WORK ITEM:
Exactly and only the lines from the line holding "building: none -> [96,101,179,204]" to the end of the records should be reproduced. Leave pictures out.

DATA PROVIDED:
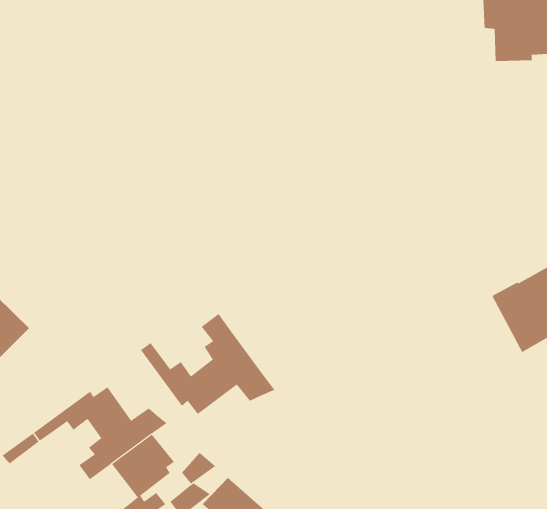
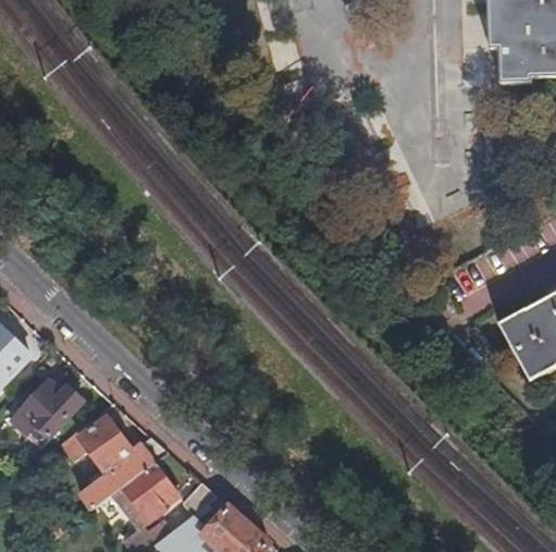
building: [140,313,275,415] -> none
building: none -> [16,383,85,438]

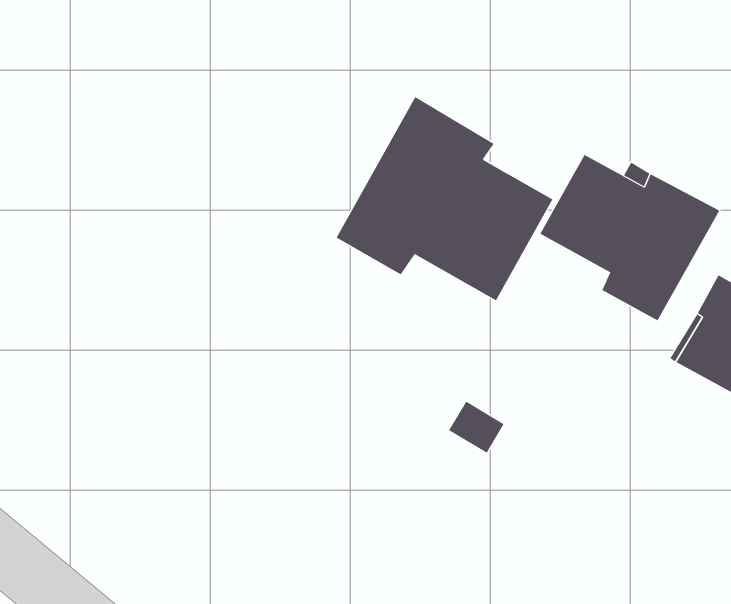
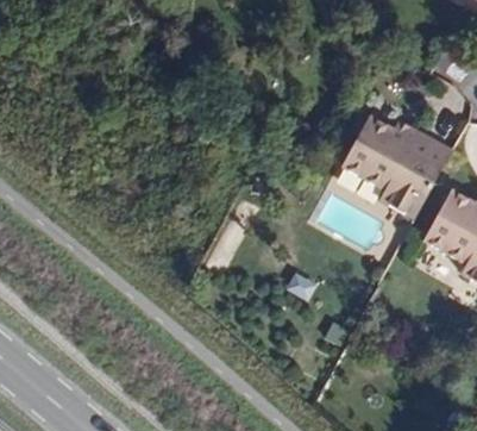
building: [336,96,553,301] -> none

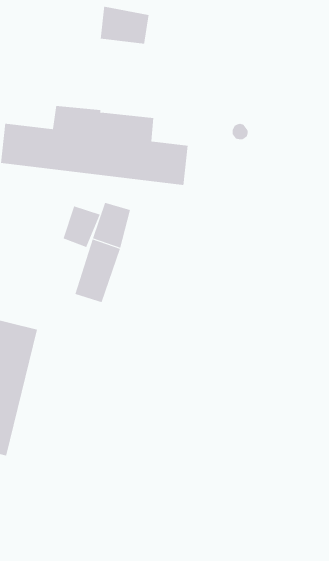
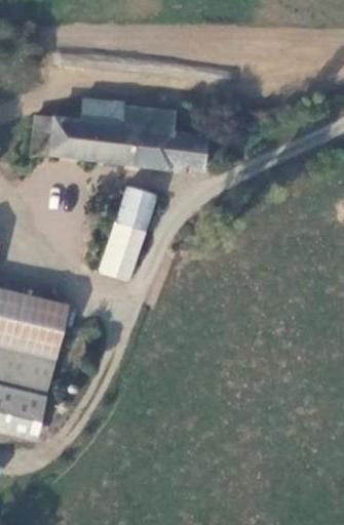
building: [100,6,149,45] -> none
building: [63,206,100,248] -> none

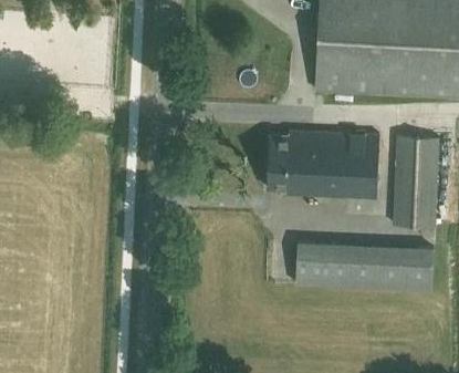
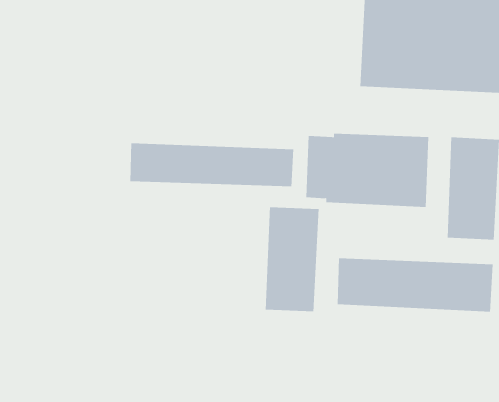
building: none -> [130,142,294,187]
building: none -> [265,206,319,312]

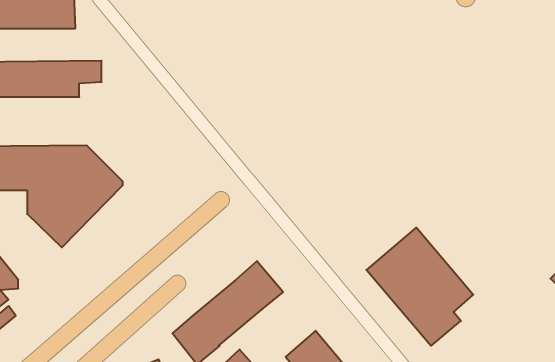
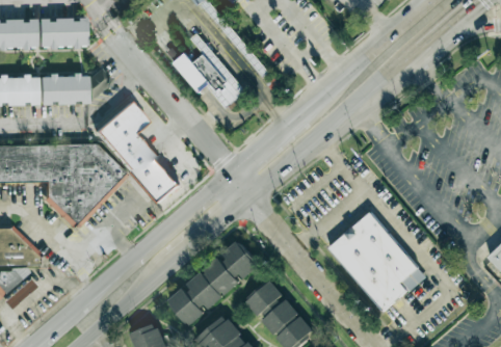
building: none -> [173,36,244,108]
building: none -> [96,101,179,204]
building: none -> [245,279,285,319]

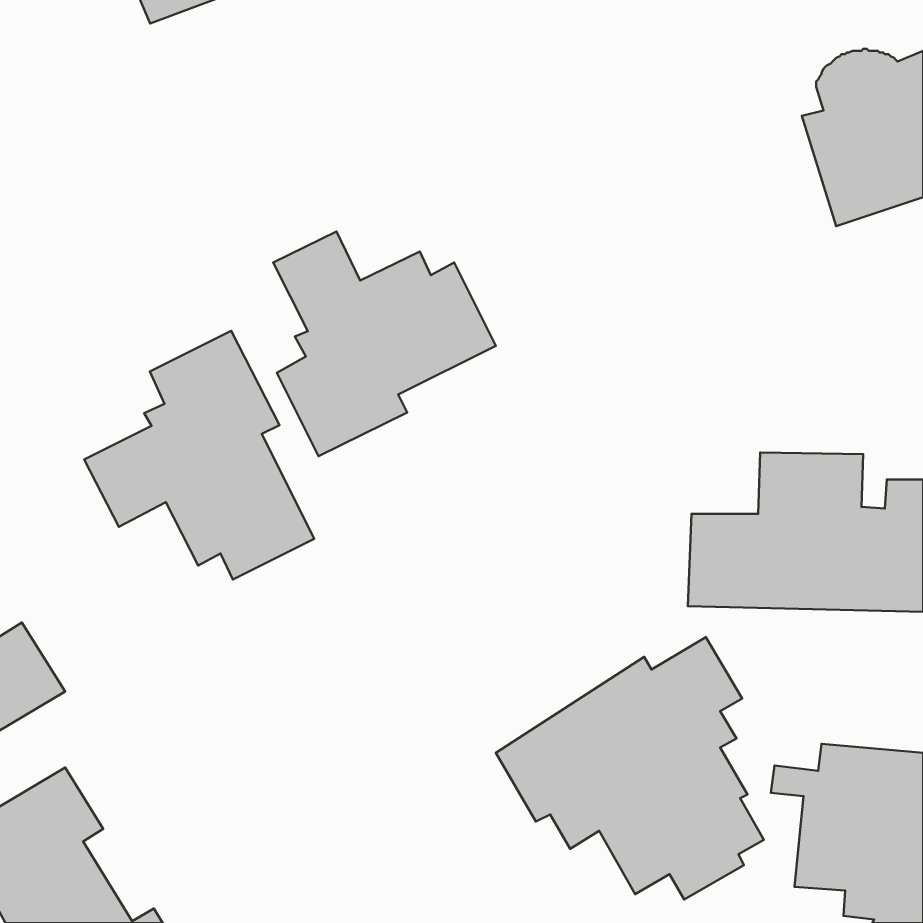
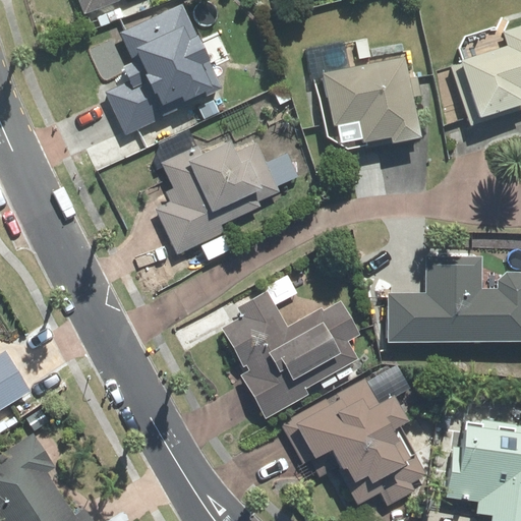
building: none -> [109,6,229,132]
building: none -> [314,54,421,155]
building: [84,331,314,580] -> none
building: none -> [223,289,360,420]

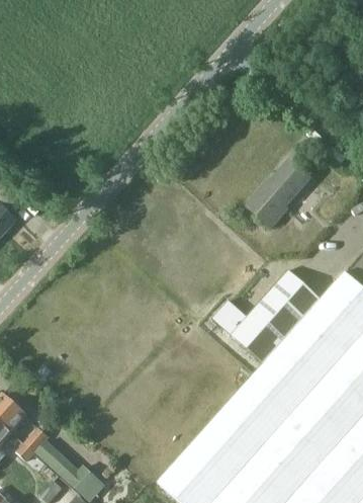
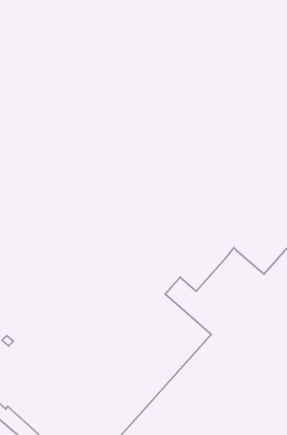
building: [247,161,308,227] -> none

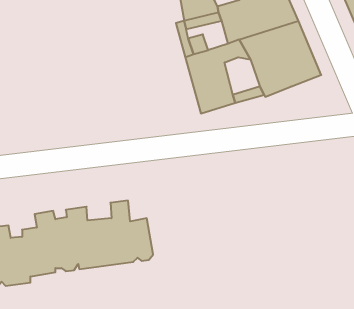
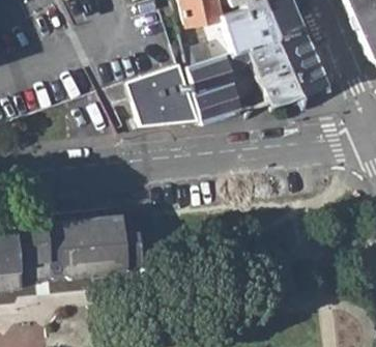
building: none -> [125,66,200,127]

ANSWER AREA:
building: none -> [96,101,179,204]
building: none -> [245,279,285,319]

building: none -> [109,6,229,132]
building: none -> [314,54,421,155]
building: [84,331,314,580] -> none
building: none -> [223,289,360,420]

building: [247,161,308,227] -> none

building: none -> [125,66,200,127]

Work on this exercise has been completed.